Records drawn from a dataset
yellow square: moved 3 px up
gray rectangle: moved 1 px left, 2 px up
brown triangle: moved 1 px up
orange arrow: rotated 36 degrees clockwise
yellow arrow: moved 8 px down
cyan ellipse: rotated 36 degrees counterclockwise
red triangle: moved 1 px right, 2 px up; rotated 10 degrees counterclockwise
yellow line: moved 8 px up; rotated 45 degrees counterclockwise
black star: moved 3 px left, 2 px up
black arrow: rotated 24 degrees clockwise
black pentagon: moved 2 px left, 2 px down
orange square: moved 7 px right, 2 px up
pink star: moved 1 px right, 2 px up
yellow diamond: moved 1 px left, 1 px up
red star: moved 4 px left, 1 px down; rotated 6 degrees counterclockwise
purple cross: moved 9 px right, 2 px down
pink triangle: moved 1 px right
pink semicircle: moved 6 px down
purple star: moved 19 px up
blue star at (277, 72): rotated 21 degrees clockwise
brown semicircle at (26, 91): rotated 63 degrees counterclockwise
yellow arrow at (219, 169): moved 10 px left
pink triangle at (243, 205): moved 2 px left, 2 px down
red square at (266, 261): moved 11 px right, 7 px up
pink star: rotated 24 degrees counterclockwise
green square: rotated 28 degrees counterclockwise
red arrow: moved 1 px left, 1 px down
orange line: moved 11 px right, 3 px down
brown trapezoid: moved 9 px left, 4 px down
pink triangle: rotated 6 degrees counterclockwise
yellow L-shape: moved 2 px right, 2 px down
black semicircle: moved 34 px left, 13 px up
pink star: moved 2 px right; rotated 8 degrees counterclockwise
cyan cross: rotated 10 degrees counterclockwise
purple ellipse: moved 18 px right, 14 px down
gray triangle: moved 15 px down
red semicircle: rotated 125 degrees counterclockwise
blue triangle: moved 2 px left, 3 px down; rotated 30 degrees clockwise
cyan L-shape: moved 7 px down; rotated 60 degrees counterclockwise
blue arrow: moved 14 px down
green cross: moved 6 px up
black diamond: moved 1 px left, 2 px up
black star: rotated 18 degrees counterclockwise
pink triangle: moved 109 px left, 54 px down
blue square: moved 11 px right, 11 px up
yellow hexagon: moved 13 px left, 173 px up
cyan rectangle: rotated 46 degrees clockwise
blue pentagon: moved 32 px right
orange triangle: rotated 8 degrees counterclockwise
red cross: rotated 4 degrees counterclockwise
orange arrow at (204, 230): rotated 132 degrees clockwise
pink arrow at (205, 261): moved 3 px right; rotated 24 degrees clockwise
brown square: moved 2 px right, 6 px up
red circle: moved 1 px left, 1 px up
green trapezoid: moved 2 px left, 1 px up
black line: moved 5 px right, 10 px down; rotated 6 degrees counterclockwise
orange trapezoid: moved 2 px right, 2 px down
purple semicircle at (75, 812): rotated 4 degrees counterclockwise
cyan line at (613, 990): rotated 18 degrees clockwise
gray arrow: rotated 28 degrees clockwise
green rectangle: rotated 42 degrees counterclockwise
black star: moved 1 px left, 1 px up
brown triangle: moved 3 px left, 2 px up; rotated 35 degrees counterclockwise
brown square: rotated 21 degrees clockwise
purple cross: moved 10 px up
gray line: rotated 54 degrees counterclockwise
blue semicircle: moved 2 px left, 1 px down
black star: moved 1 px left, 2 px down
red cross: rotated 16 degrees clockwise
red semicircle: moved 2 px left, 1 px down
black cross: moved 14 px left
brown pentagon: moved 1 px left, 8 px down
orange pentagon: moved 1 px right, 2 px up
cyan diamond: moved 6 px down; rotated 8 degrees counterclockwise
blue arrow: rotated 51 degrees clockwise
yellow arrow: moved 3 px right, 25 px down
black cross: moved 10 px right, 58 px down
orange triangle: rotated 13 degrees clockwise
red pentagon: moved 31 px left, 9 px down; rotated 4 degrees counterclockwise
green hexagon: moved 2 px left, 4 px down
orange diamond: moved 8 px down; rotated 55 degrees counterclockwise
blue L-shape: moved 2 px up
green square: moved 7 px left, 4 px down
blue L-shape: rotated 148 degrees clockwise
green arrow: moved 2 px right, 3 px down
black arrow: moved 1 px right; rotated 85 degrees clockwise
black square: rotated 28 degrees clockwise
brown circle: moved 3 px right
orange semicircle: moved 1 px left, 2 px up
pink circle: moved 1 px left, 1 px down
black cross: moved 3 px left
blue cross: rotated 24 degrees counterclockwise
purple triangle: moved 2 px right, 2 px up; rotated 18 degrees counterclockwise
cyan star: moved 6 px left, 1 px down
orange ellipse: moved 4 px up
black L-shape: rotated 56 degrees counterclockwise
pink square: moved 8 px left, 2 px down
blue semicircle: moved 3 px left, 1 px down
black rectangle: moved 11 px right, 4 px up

WORK ITEM:
Nothing beyond the line that contains "yellow line: moved" belongs in the answer; reproduce the entries exactly from their first line through it.

OUTPUT FOR THIS TASK:
yellow square: moved 3 px up
gray rectangle: moved 1 px left, 2 px up
brown triangle: moved 1 px up
orange arrow: rotated 36 degrees clockwise
yellow arrow: moved 8 px down
cyan ellipse: rotated 36 degrees counterclockwise
red triangle: moved 1 px right, 2 px up; rotated 10 degrees counterclockwise
yellow line: moved 8 px up; rotated 45 degrees counterclockwise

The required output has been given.